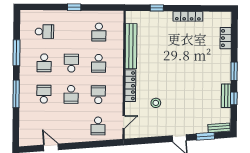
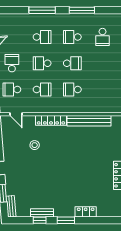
school desk: (99, 32) -> (12, 63), moved, turned 90
locker: (226, 38) -> (86, 212), moved

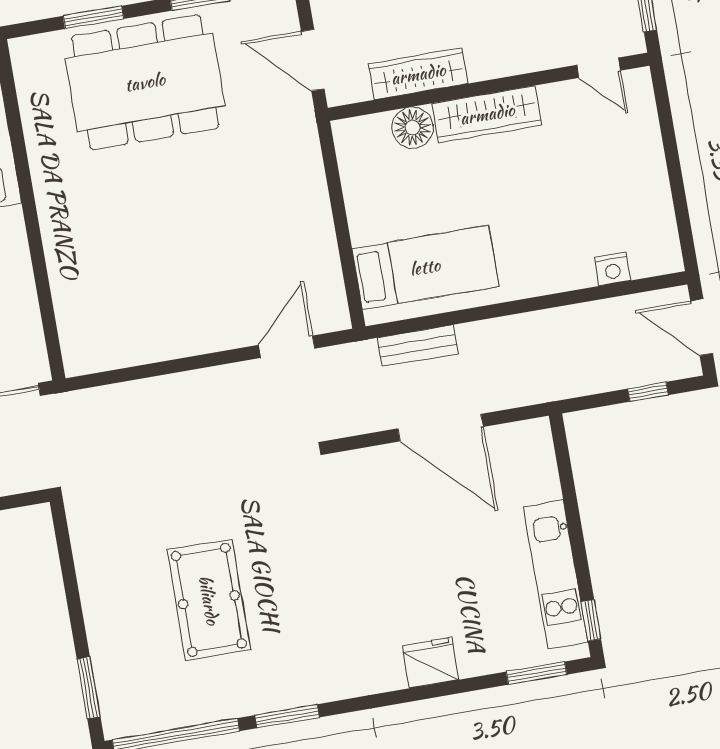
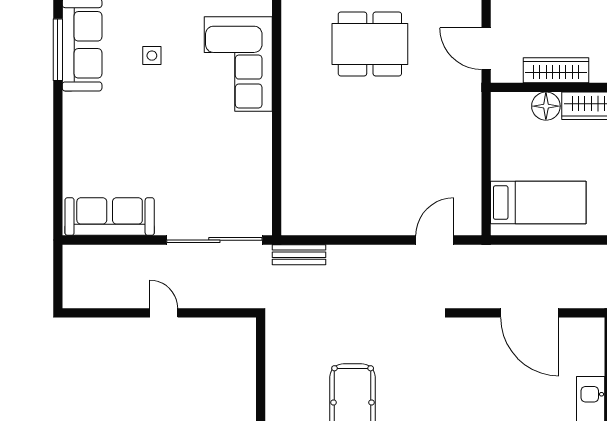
dining table: (145, 82) -> (370, 44), width x0.73, depth x0.80
bench: (418, 346) -> (299, 255), moved

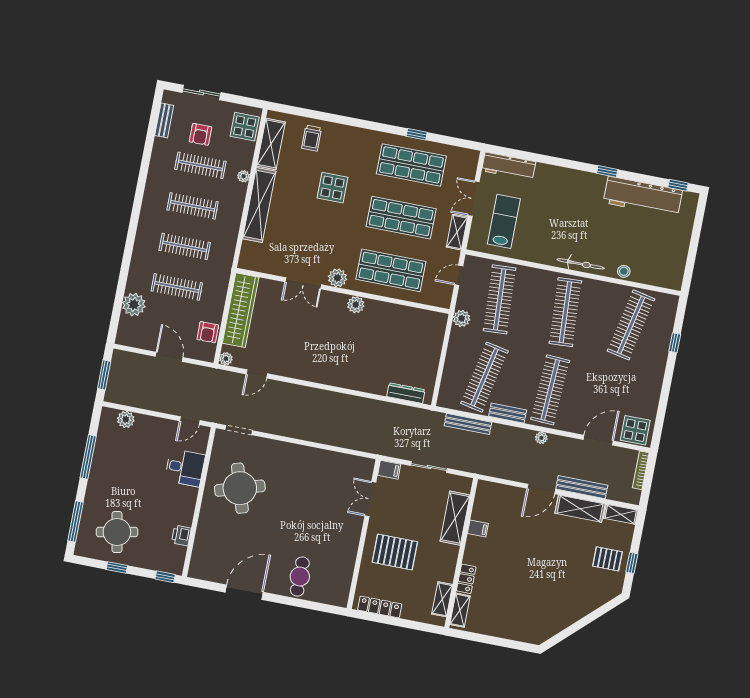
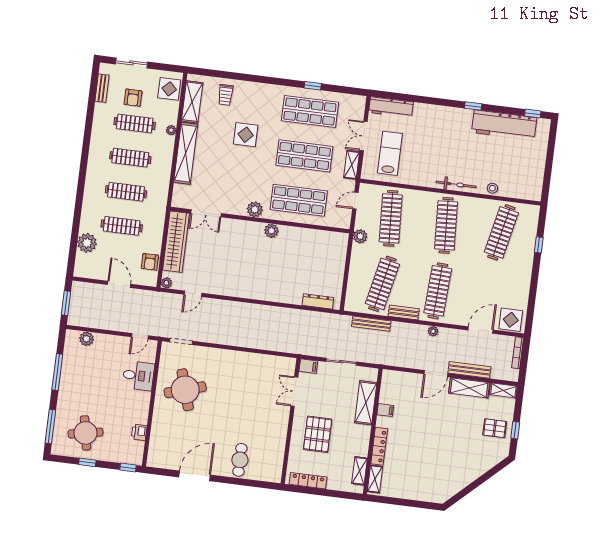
double door: (303, 283) -> (206, 213), moved
pallet: (395, 552) -> (318, 434), turned 90
locker: (466, 579) -> (379, 446), width x1.53

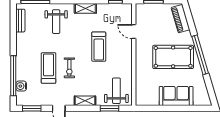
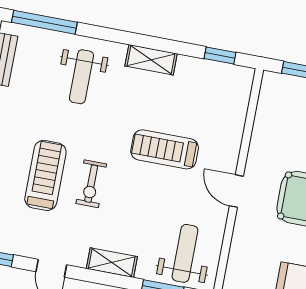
door: (134, 32) -> (236, 191), moved
treadmill: (99, 47) -> (165, 149), turned 90

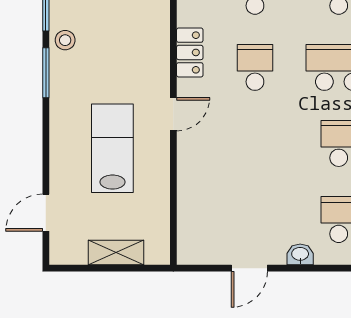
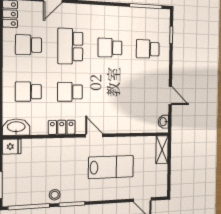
lab bench: (112, 148) -> (111, 167), turned 180
shelving: (116, 253) -> (162, 150), moved
washbasin: (300, 254) -> (163, 122), moved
★ ★ ★ ★ ★ ★ ★
**Required action**
If a picture appears among the entries, omit it and reproduce everything else exactly.

**The answer**
school desk: (99, 32) -> (12, 63), moved, turned 90
locker: (226, 38) -> (86, 212), moved

dining table: (145, 82) -> (370, 44), width x0.73, depth x0.80
bench: (418, 346) -> (299, 255), moved

double door: (303, 283) -> (206, 213), moved
pallet: (395, 552) -> (318, 434), turned 90
locker: (466, 579) -> (379, 446), width x1.53

door: (134, 32) -> (236, 191), moved
treadmill: (99, 47) -> (165, 149), turned 90

lab bench: (112, 148) -> (111, 167), turned 180
shelving: (116, 253) -> (162, 150), moved
washbasin: (300, 254) -> (163, 122), moved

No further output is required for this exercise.